- Listed records:
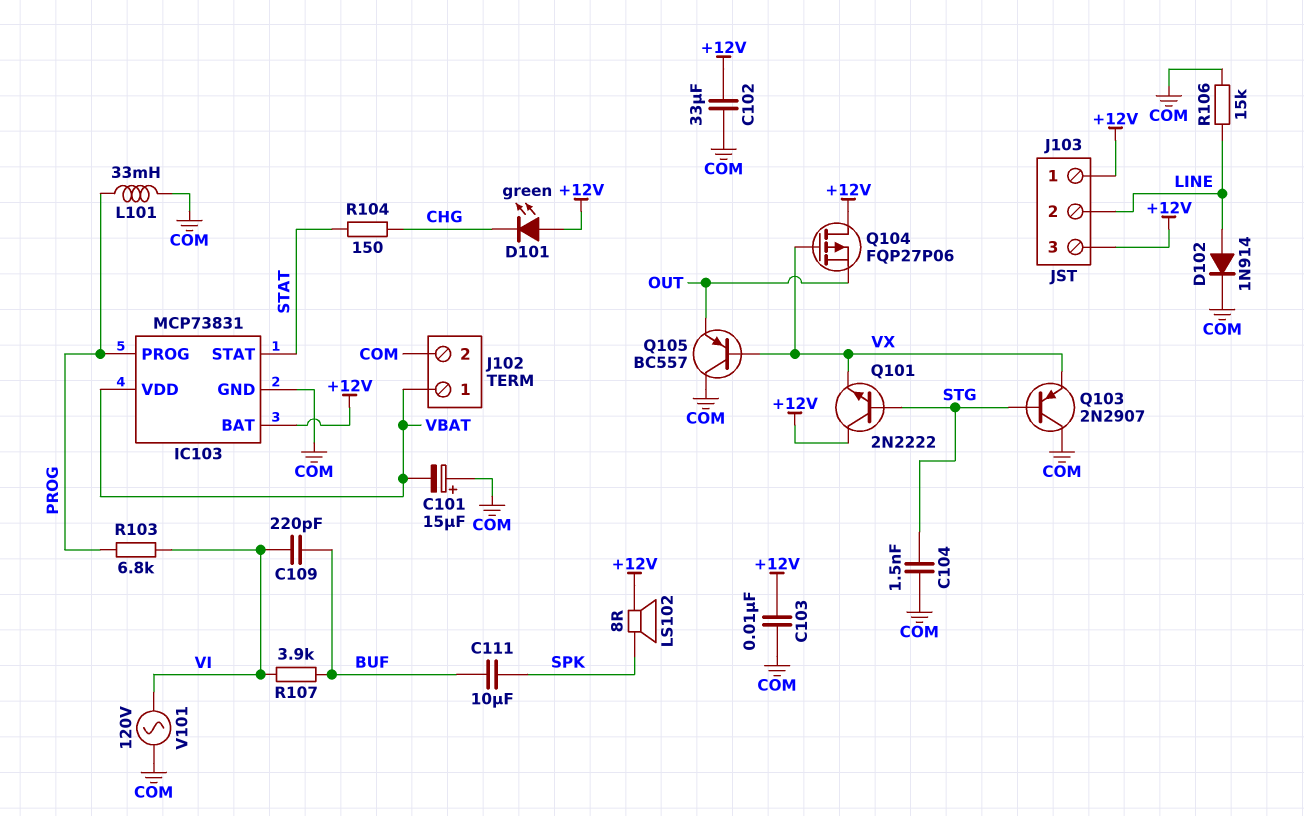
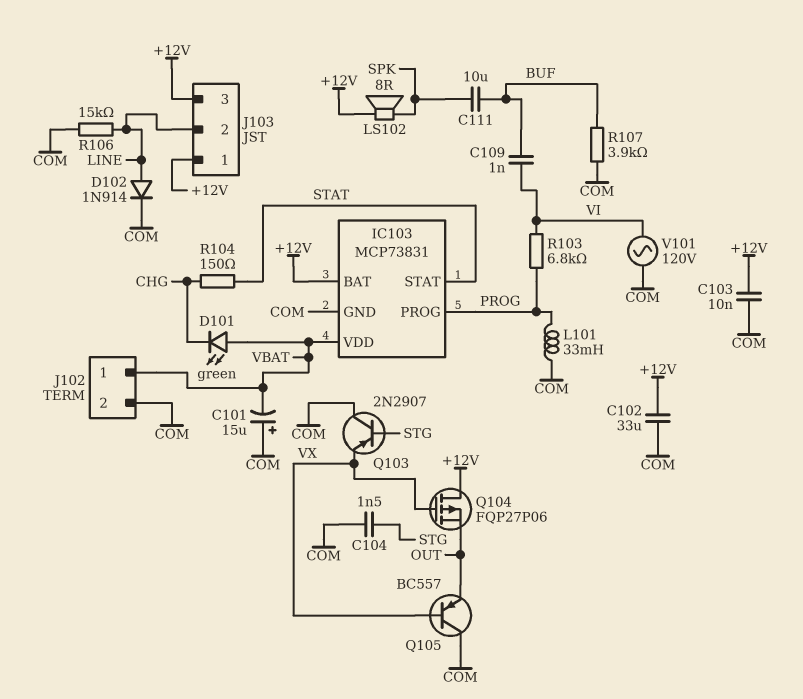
C109: 220pF (BUF, VI) -> 1nF (BUF, VI)
D101: LED green (A +12V, K CHG) -> LED green (A VBAT, K CHG)
Q101: NPN 2N2222 (B STG, C +12V, E VX) -> none
R107: 3.9k (BUF, VI) -> 3.9k (BUF, COM)

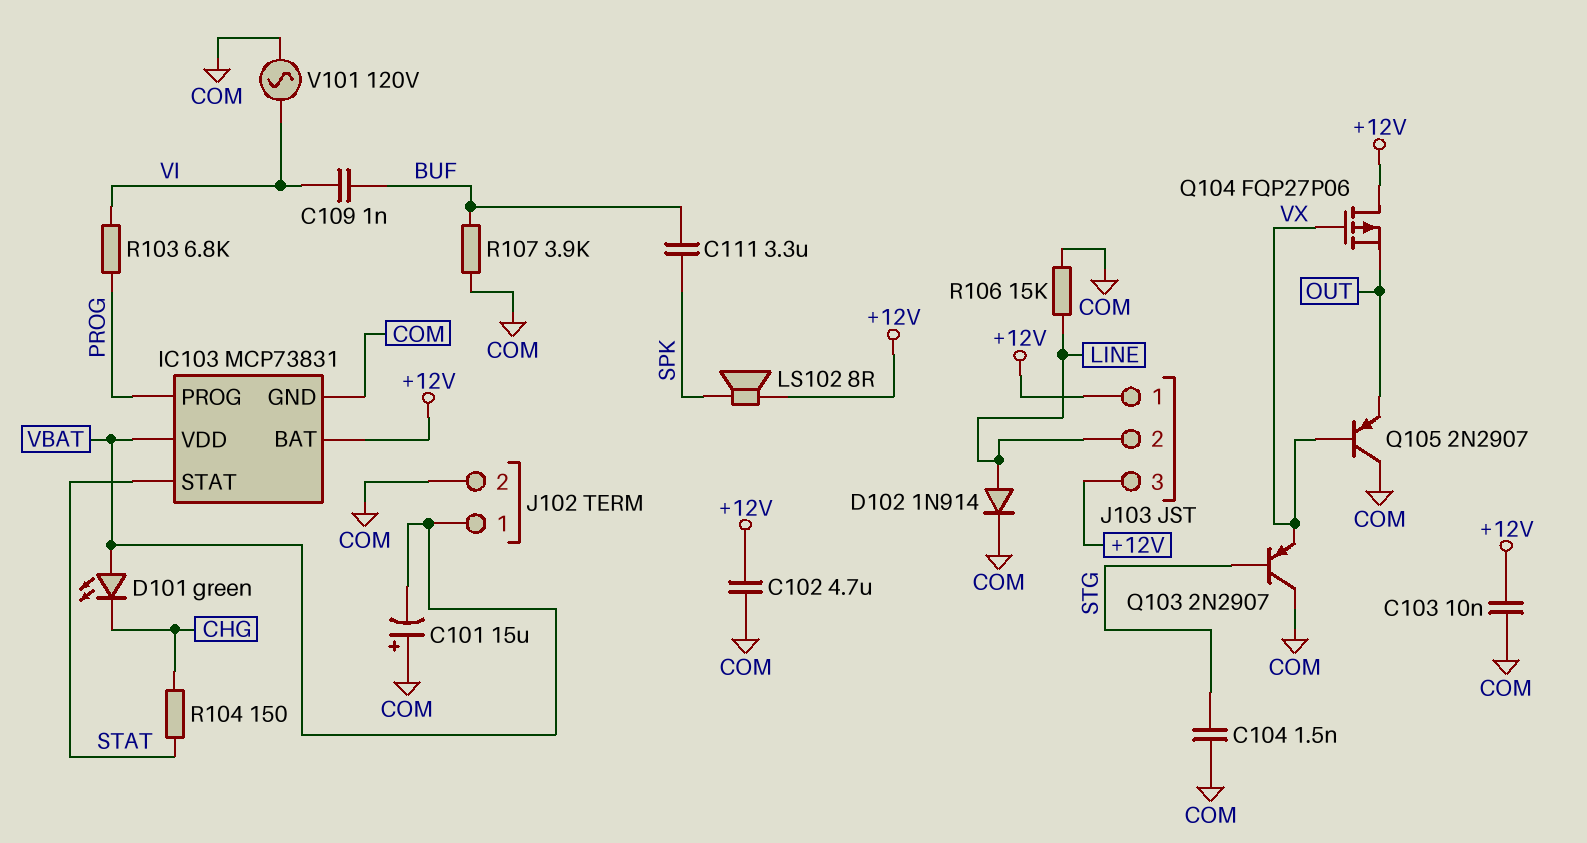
C102: 33uF (+12V, COM) -> 4.7uF (+12V, COM)
C111: 10uF (BUF, SPK) -> 3.3uF (BUF, SPK)
L101: 33mH (COM, PROG) -> none
Q105: PNP BC557 (B VX, C COM, E OUT) -> PNP 2N2907 (B VX, C COM, E OUT)

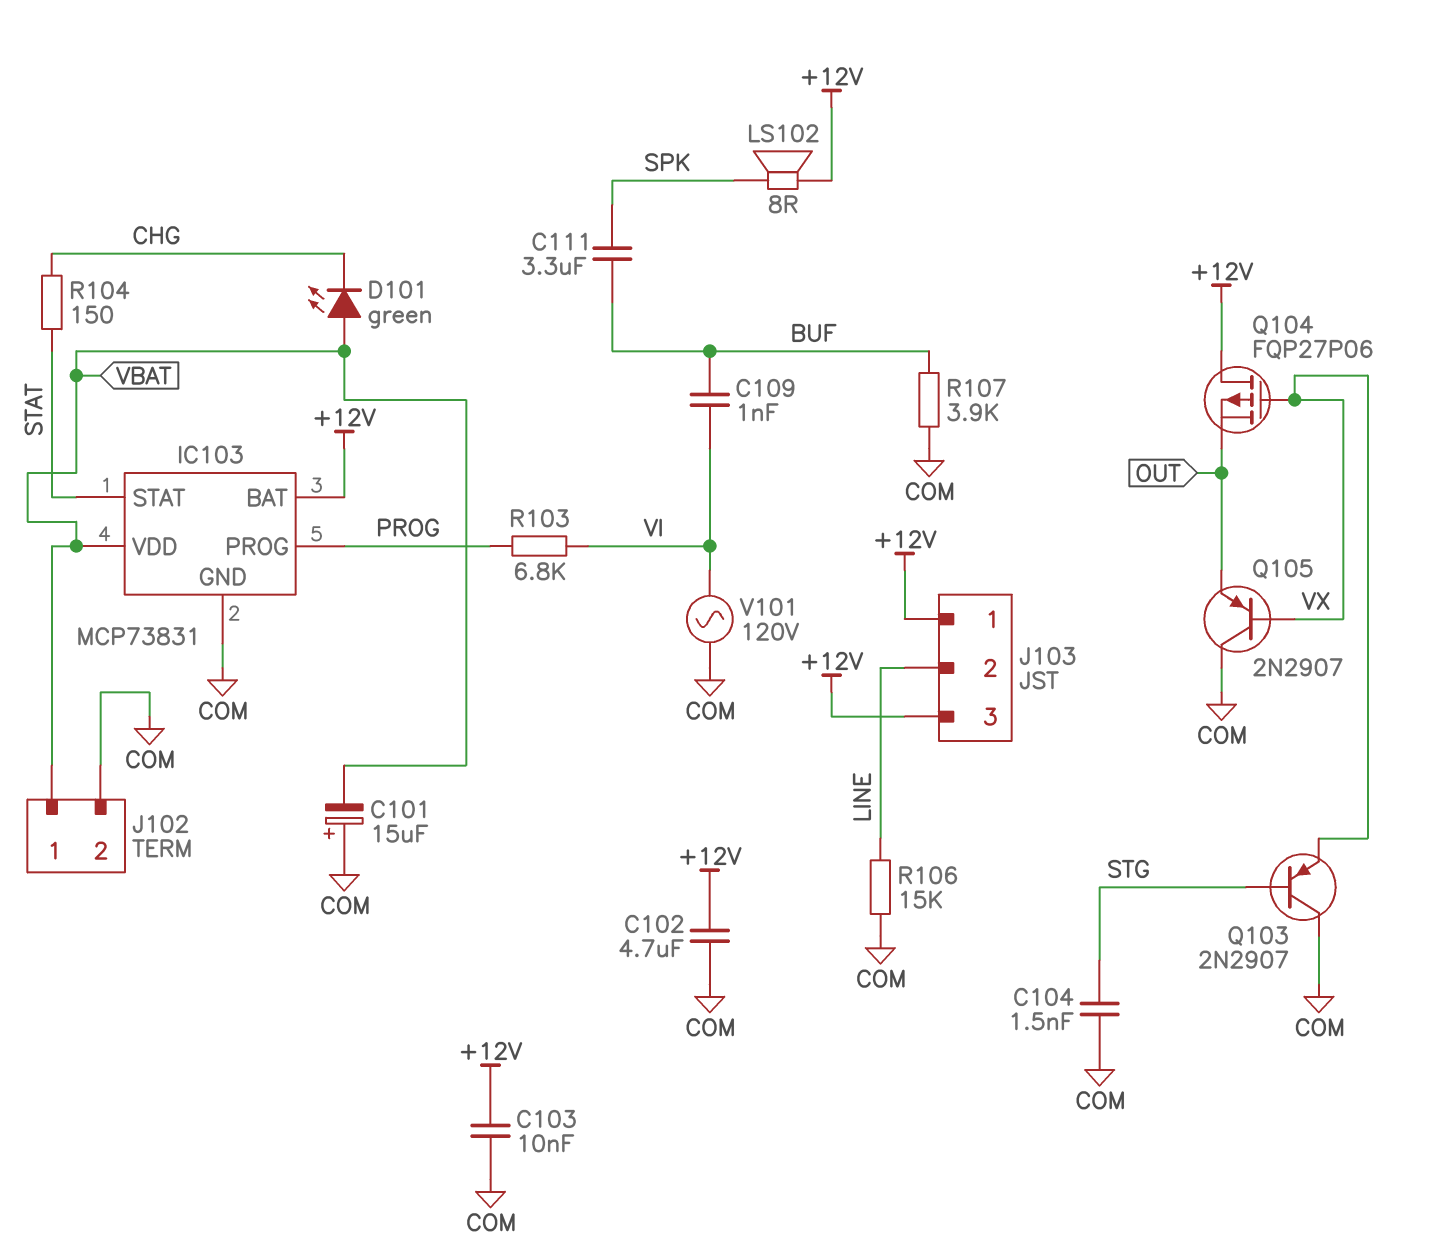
D102: diode 1N914 (A LINE, K COM) -> none

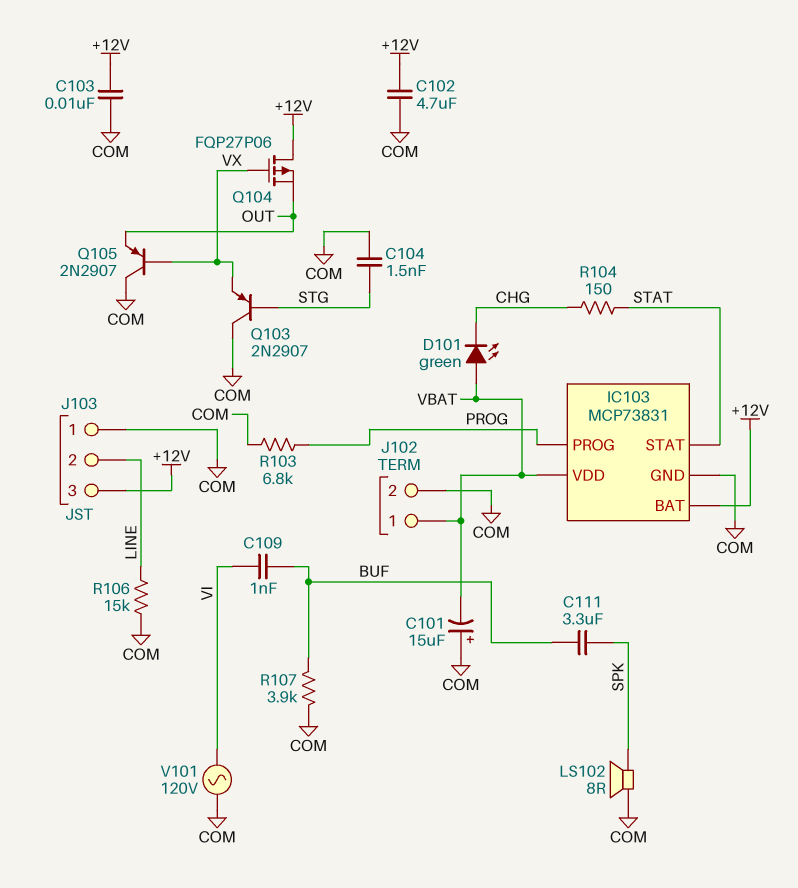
J103 pin 1: +12V -> COM
LS102: speaker 8R (+12V, SPK) -> speaker 8R (COM, SPK)
R103: 6.8k (PROG, VI) -> 6.8k (COM, PROG)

- What is required: Please return the data above exactly as it stands from the line with "D101: LED green" to the line with "Q105: PNP BC557", keeping both of those lines but none of the pictures.

- Result of the exercise:
D101: LED green (A +12V, K CHG) -> LED green (A VBAT, K CHG)
Q101: NPN 2N2222 (B STG, C +12V, E VX) -> none
R107: 3.9k (BUF, VI) -> 3.9k (BUF, COM)

C102: 33uF (+12V, COM) -> 4.7uF (+12V, COM)
C111: 10uF (BUF, SPK) -> 3.3uF (BUF, SPK)
L101: 33mH (COM, PROG) -> none
Q105: PNP BC557 (B VX, C COM, E OUT) -> PNP 2N2907 (B VX, C COM, E OUT)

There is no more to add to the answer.